Work instruction → Set the listing down again in full, word for word, with the pictures left out.

***** Dataset content

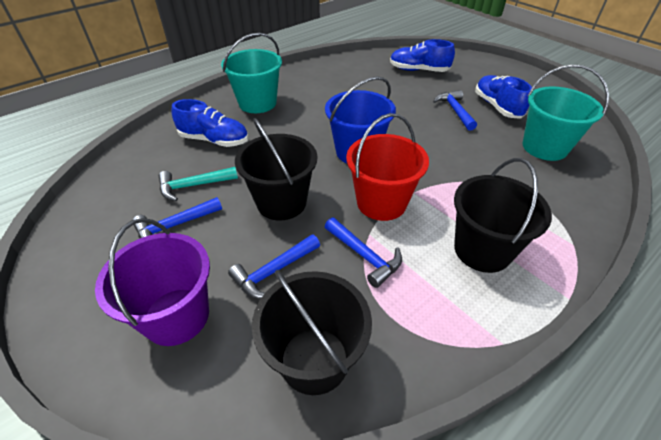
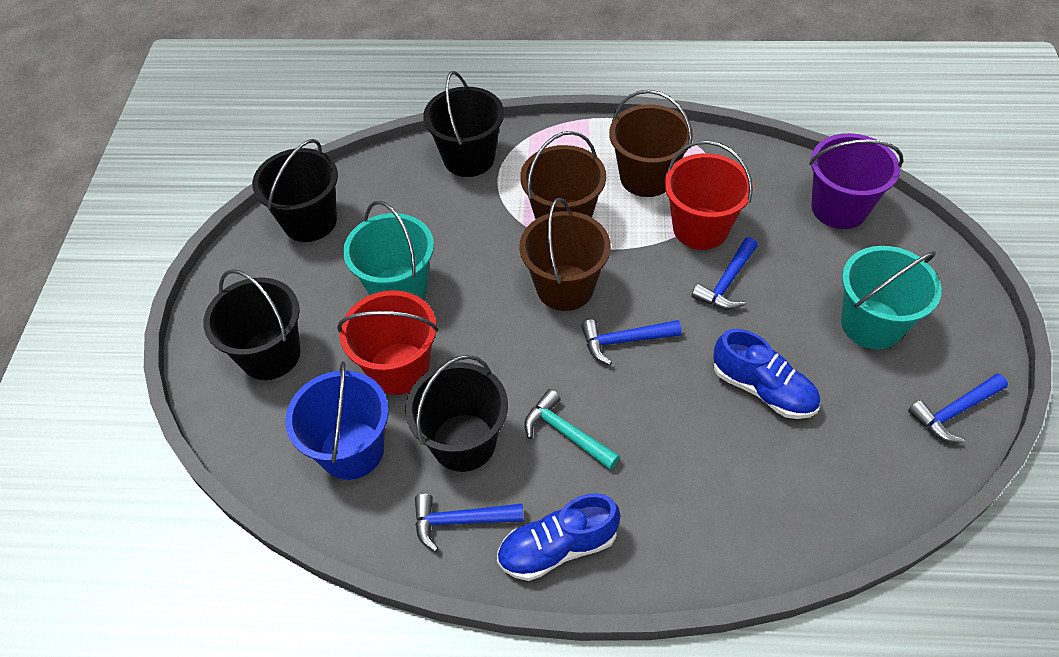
black bucket: 3 -> 4
blue shoe: 3 -> 2
brown bucket: 0 -> 3
red bucket: 1 -> 2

**********

Solution to this exercise →
black bucket: 3 -> 4
blue shoe: 3 -> 2
brown bucket: 0 -> 3
red bucket: 1 -> 2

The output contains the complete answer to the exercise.